* **Task to carry out**:
Repeat, word for word, every line from the line holding "(850, 247) = (526, 89): purple" through the final line of the entries below. Skip all pictures.

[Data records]
☆ ☆ ☆ ☆ ☆
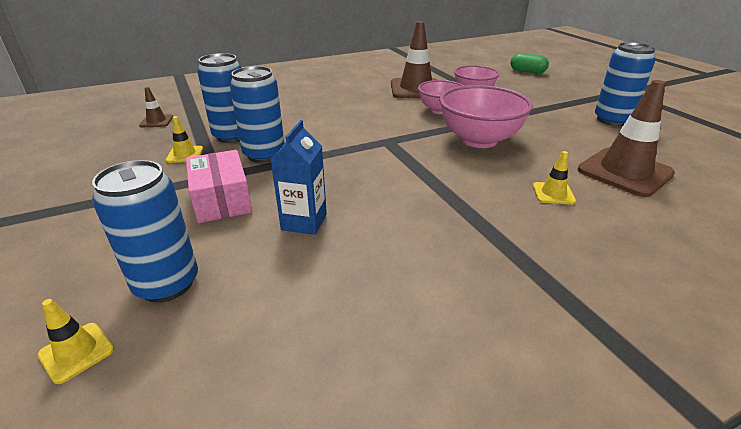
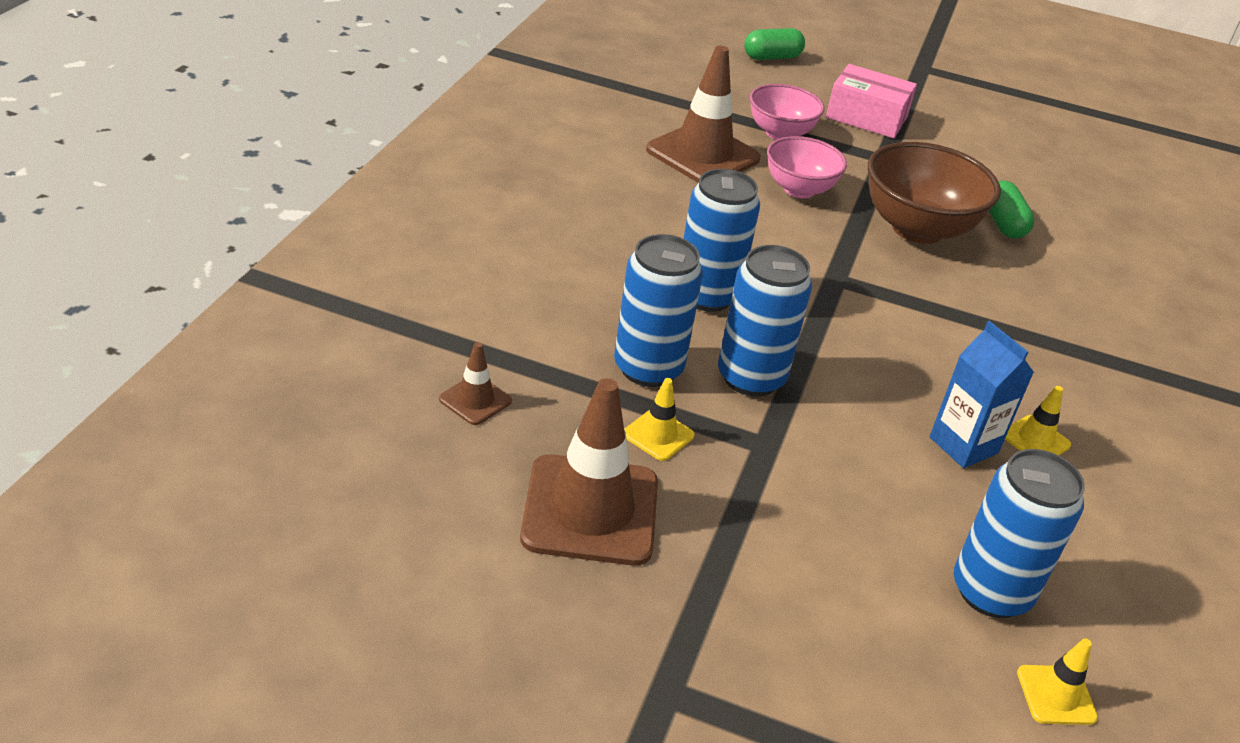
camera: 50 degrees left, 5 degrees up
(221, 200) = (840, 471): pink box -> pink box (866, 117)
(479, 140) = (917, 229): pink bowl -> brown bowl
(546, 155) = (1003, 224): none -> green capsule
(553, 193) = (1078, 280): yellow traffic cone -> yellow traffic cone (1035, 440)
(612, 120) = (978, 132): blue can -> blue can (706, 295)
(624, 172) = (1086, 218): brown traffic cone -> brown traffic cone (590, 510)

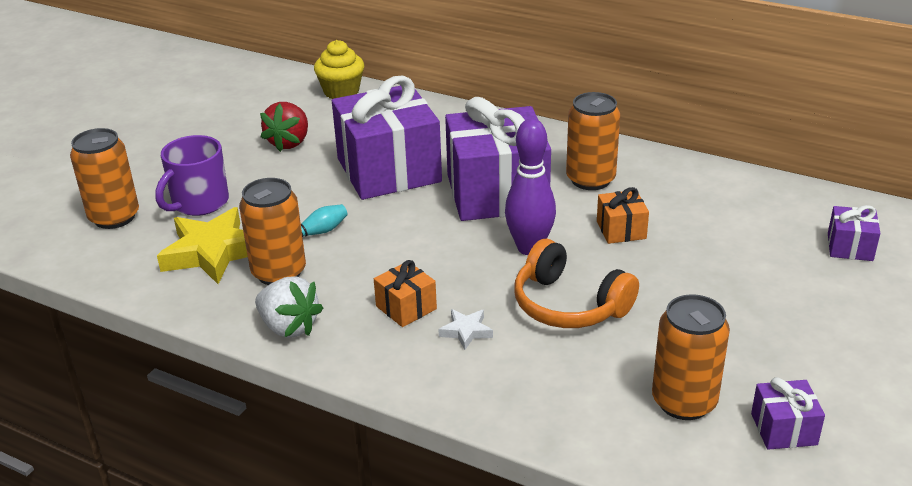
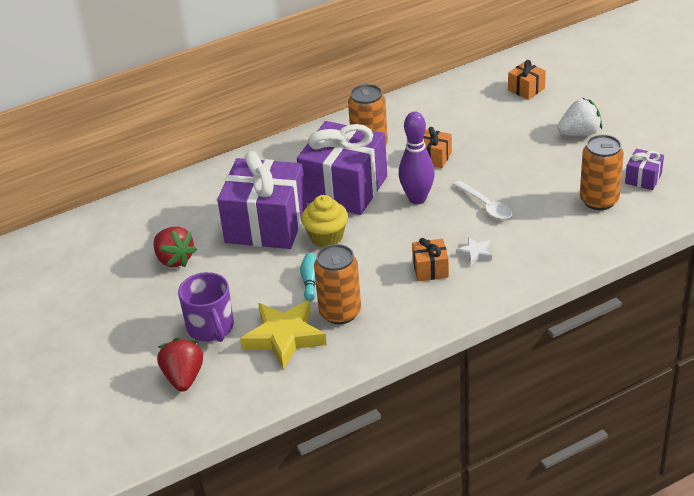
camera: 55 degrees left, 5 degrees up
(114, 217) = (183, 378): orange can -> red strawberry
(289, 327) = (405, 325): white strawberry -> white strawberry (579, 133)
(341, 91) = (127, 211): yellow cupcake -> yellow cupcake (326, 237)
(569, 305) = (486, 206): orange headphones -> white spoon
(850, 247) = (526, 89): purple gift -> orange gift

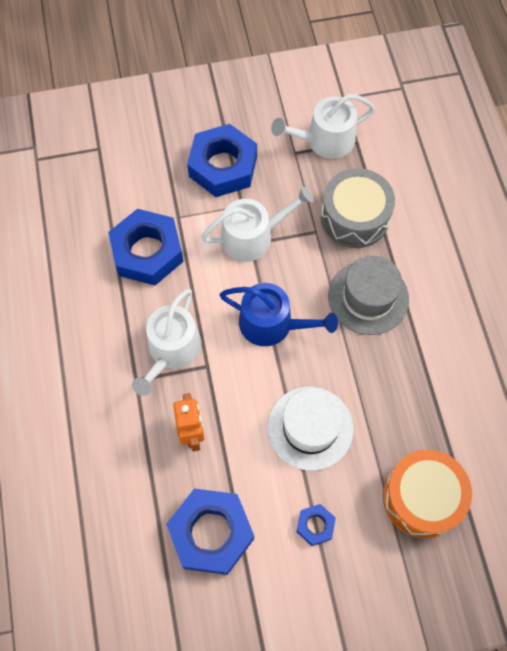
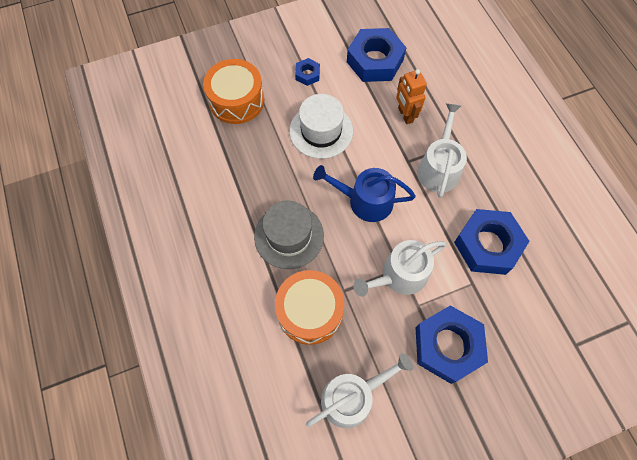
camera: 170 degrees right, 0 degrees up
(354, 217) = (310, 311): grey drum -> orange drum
☆ ☆ ☆ ☆ ☆
* **Task response**:
(850, 247) = (526, 89): purple gift -> orange gift

camera: 170 degrees right, 0 degrees up
(354, 217) = (310, 311): grey drum -> orange drum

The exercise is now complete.